WHAT TO WORK ON: Your answer should be every line from the records that contains "right".

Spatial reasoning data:
# # # #
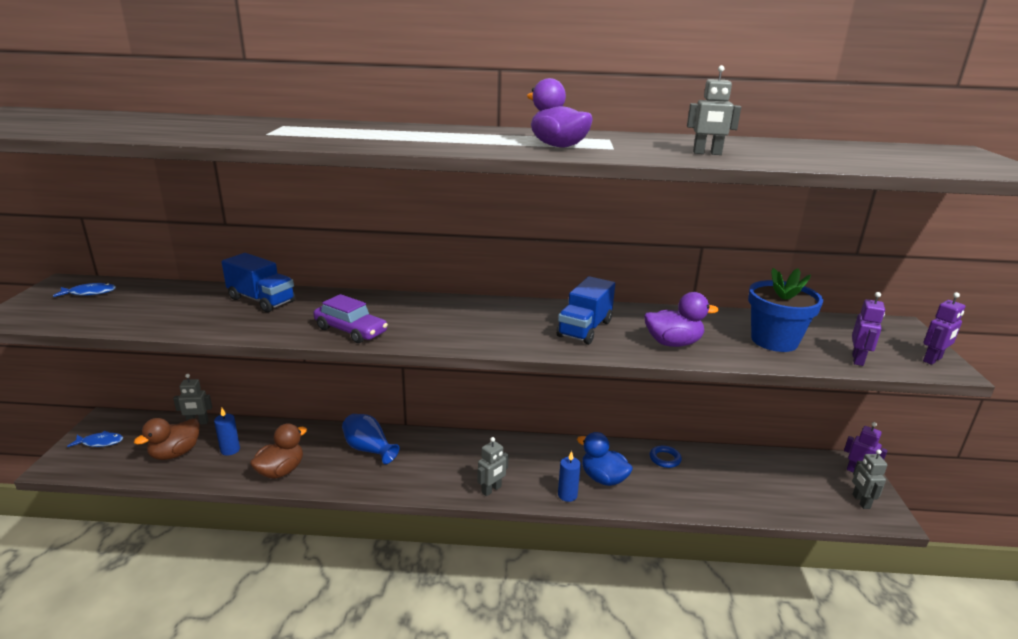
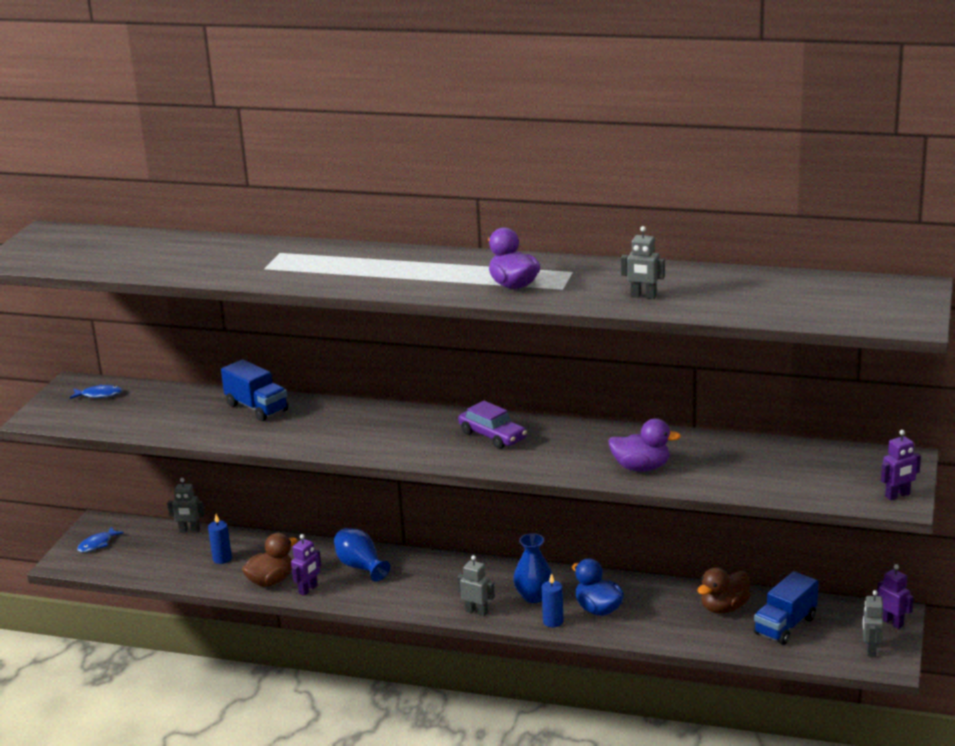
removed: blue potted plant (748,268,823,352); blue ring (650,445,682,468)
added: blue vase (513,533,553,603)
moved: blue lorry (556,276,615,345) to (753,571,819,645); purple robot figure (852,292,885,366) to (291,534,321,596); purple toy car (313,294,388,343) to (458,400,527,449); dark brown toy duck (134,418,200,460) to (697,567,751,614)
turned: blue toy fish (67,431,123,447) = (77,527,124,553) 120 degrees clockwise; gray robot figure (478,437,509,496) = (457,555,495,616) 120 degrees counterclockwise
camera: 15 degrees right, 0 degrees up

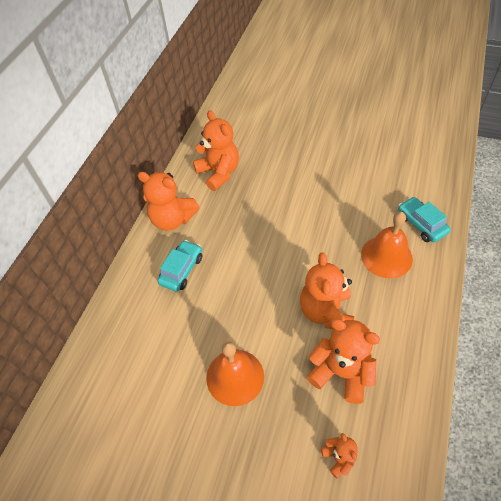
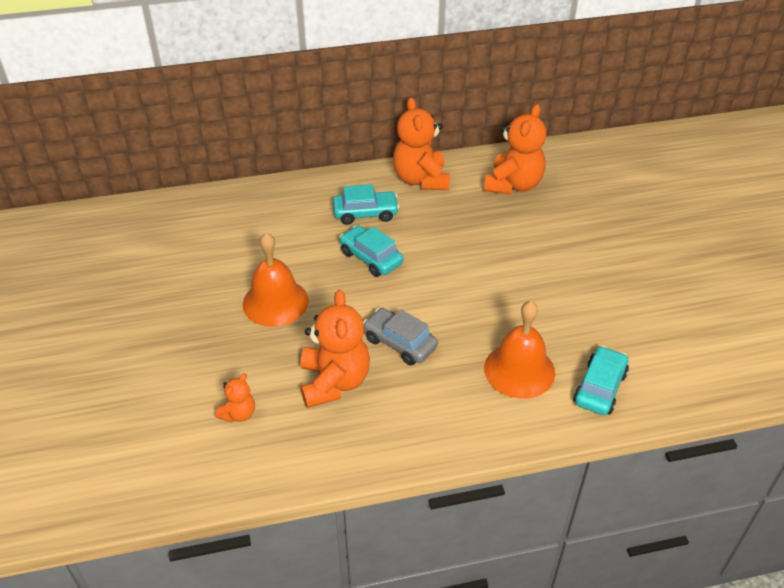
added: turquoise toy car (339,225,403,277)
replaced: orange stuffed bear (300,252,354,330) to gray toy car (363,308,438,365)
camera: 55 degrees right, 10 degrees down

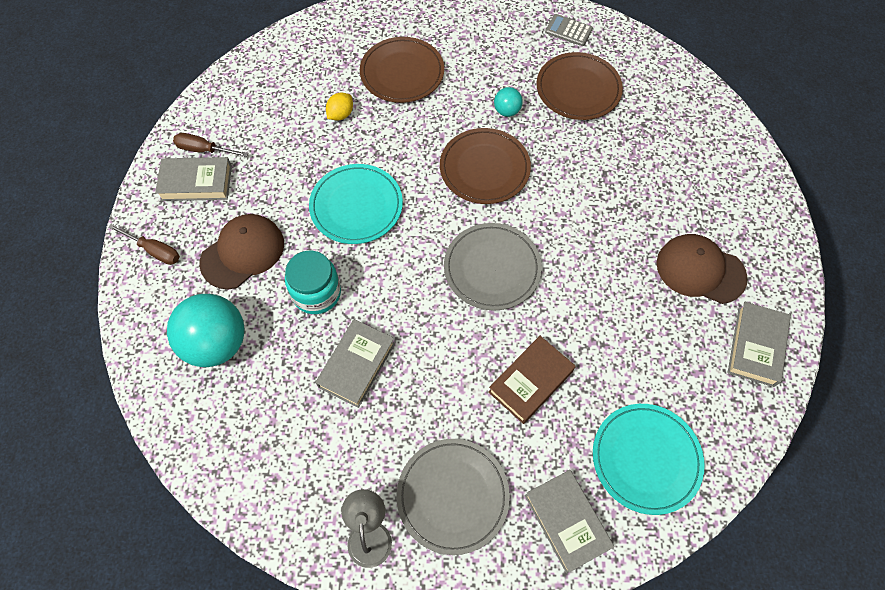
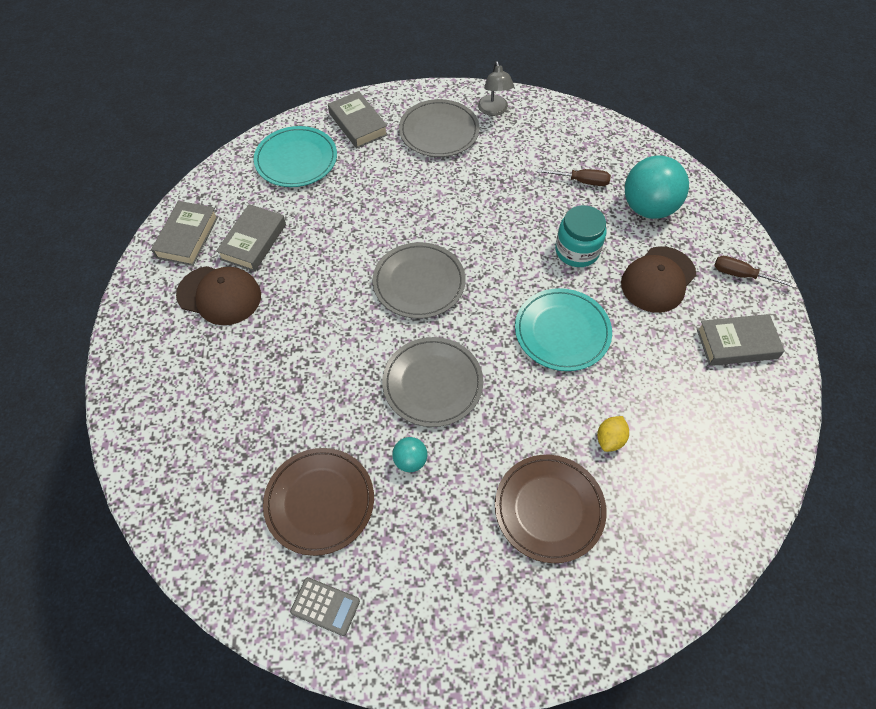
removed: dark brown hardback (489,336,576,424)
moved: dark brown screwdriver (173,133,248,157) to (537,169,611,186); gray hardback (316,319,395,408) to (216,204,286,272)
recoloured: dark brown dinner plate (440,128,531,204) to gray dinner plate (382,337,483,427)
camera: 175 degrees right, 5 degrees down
# # # #
EXERCISE RESULT:
camera: 15 degrees right, 0 degrees up
camera: 55 degrees right, 10 degrees down
camera: 175 degrees right, 5 degrees down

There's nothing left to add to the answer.